[Stored items from a collection]

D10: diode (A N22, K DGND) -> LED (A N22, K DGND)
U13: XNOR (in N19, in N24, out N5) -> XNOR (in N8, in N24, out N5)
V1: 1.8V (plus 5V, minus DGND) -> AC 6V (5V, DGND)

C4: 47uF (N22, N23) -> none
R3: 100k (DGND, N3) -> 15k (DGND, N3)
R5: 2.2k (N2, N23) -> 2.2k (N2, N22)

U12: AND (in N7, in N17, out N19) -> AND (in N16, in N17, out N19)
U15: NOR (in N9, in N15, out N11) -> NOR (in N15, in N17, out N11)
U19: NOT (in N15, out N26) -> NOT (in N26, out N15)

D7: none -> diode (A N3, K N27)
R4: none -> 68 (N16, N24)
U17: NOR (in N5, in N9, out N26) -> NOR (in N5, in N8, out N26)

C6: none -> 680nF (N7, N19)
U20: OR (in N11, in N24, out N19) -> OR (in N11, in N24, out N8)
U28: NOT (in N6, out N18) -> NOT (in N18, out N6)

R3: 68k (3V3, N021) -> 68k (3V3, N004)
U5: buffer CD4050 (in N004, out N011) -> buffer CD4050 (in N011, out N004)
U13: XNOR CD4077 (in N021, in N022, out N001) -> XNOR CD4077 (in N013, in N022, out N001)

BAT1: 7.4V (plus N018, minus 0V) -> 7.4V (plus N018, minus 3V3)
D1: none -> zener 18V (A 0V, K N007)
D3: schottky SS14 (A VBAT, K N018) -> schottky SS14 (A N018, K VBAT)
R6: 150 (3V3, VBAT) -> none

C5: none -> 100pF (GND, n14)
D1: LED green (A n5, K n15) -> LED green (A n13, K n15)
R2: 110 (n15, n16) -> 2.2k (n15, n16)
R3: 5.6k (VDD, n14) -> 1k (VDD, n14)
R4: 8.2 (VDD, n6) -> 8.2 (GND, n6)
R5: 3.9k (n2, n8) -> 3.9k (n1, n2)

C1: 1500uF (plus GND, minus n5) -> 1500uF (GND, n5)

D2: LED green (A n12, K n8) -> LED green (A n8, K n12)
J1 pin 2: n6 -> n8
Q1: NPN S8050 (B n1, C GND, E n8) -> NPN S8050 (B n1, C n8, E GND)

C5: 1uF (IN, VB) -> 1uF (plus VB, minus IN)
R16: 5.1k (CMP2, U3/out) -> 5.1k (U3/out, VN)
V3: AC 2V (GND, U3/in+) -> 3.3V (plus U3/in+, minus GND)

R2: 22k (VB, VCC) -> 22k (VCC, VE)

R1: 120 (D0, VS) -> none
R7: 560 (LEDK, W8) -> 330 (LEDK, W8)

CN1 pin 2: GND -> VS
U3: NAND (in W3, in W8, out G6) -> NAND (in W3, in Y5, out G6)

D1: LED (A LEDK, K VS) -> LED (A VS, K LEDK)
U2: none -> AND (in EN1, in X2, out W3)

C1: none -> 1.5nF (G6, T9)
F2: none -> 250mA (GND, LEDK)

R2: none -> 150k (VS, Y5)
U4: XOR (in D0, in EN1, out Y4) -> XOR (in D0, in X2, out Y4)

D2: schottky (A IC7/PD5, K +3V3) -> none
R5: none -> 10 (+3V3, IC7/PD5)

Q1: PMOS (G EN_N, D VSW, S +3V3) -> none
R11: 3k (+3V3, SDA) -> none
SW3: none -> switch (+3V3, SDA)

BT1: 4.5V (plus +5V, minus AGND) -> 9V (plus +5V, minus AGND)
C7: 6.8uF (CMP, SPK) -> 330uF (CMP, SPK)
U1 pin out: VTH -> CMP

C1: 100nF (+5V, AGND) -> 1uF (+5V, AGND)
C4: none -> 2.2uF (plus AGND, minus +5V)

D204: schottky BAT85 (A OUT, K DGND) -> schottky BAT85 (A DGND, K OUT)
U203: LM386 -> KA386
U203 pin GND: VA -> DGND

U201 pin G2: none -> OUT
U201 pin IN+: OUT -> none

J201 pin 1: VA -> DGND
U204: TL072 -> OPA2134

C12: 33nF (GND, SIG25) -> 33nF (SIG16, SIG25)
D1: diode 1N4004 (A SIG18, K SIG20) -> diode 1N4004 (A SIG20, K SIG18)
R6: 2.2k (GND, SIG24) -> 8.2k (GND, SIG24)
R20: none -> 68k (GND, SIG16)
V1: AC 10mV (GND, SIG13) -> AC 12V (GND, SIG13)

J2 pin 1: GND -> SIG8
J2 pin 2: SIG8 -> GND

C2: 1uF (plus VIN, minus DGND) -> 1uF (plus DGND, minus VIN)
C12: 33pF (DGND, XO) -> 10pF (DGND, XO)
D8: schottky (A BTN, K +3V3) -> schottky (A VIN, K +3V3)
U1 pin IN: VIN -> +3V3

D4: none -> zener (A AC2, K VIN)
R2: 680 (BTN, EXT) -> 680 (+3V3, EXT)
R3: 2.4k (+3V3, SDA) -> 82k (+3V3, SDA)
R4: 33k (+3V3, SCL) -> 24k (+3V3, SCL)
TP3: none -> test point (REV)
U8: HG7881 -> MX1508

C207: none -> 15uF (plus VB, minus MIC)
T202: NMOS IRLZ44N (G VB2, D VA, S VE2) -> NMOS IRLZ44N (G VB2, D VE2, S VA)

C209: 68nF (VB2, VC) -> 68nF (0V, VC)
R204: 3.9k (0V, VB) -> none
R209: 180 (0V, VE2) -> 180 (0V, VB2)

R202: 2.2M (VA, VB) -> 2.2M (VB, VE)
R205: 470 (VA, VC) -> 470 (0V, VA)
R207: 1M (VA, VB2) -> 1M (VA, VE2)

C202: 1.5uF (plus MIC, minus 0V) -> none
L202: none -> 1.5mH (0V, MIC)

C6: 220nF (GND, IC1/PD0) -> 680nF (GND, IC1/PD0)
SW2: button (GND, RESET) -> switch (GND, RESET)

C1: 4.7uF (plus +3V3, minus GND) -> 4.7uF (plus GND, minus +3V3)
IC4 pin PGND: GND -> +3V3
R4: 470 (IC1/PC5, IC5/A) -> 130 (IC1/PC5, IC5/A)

* _Task statement_
Take the stretch of lines above from the one containing "C5: none -> 100pF (GND, n14)" through the one containing "R5: 3.9k (n2, n8) -> 3.9k (n1, n2)" and repeat it exactly, adding no other line.

* _Answer to the exercise_
C5: none -> 100pF (GND, n14)
D1: LED green (A n5, K n15) -> LED green (A n13, K n15)
R2: 110 (n15, n16) -> 2.2k (n15, n16)
R3: 5.6k (VDD, n14) -> 1k (VDD, n14)
R4: 8.2 (VDD, n6) -> 8.2 (GND, n6)
R5: 3.9k (n2, n8) -> 3.9k (n1, n2)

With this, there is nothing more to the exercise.